## EXERCISE DIRECTIONS
The pictures do not go in the copy. Reproduce the rest of the entries exactly.

## INPUT DATA

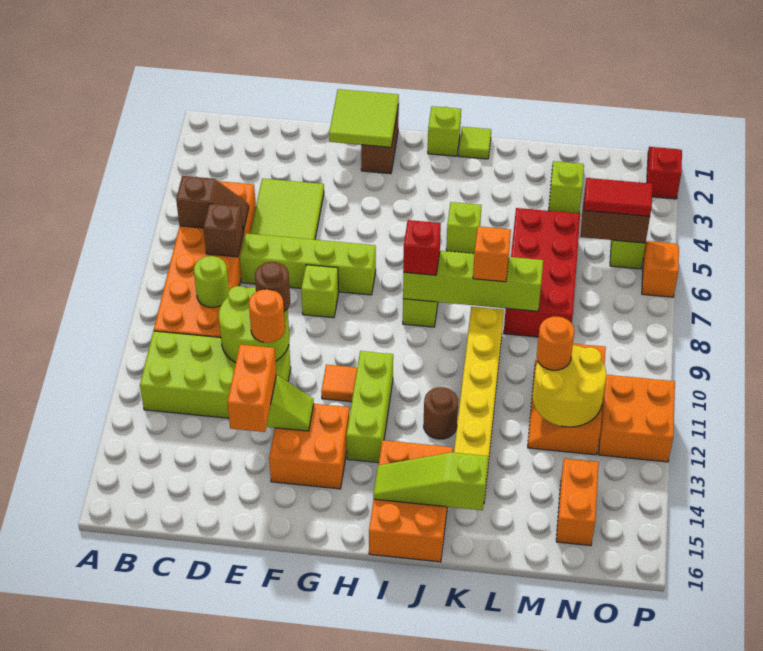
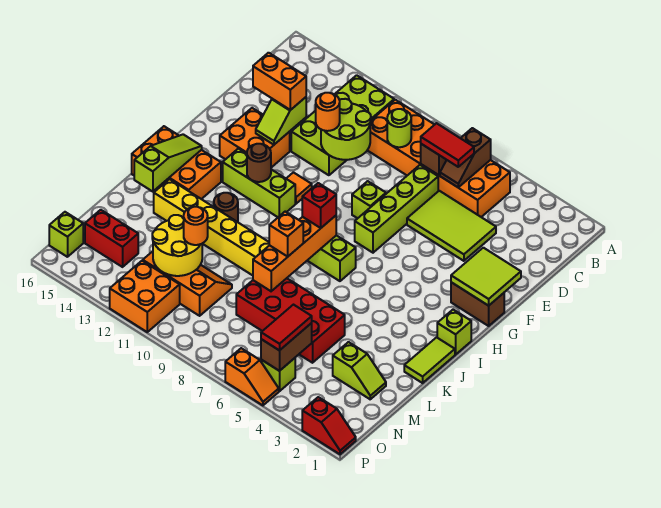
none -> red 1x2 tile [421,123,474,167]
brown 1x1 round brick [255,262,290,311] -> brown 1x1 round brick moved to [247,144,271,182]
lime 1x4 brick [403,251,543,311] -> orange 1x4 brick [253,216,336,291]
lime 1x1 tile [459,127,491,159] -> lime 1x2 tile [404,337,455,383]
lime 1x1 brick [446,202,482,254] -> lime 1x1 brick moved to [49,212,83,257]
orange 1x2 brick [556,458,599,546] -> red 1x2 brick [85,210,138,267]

## SOLUTION TO THE PROBLEM
none -> red 1x2 tile [421,123,474,167]
brown 1x1 round brick [255,262,290,311] -> brown 1x1 round brick moved to [247,144,271,182]
lime 1x4 brick [403,251,543,311] -> orange 1x4 brick [253,216,336,291]
lime 1x1 tile [459,127,491,159] -> lime 1x2 tile [404,337,455,383]
lime 1x1 brick [446,202,482,254] -> lime 1x1 brick moved to [49,212,83,257]
orange 1x2 brick [556,458,599,546] -> red 1x2 brick [85,210,138,267]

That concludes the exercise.